» What is required
Go through the listing and repeat each entry exactly, but include no pictures.

[Opening Dataset entries section]

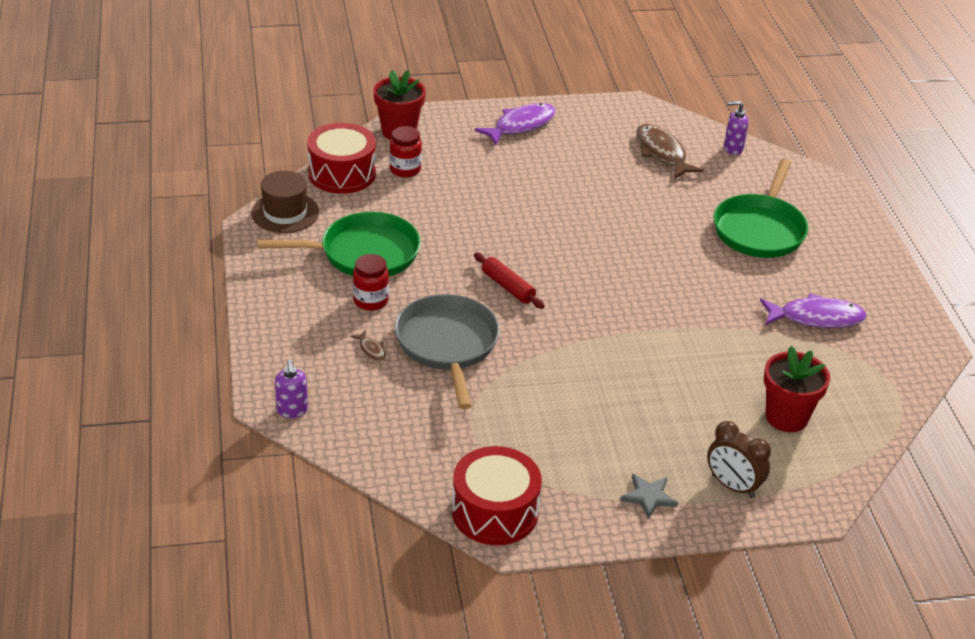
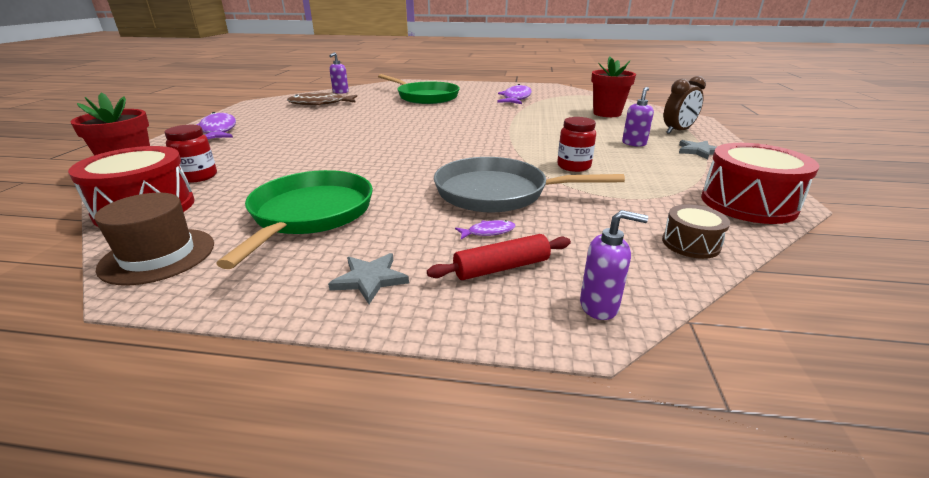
camera: 70 degrees left, 10 degrees down
(289, 308) = (370, 279): none -> grey star
(370, 301) = (399, 221): red jar -> red jar (573, 166)
(371, 350) = (488, 232): brown fish -> purple fish
(394, 462) = (690, 244): none -> brown drum
(508, 287) = (428, 160): red rolling pin -> red rolling pin (501, 268)
(649, 440) = (634, 143): none -> purple soap dispenser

[Closing Dataset entries section]

» Result for this exercise
camera: 70 degrees left, 10 degrees down
(289, 308) = (370, 279): none -> grey star
(370, 301) = (399, 221): red jar -> red jar (573, 166)
(371, 350) = (488, 232): brown fish -> purple fish
(394, 462) = (690, 244): none -> brown drum
(508, 287) = (428, 160): red rolling pin -> red rolling pin (501, 268)
(649, 440) = (634, 143): none -> purple soap dispenser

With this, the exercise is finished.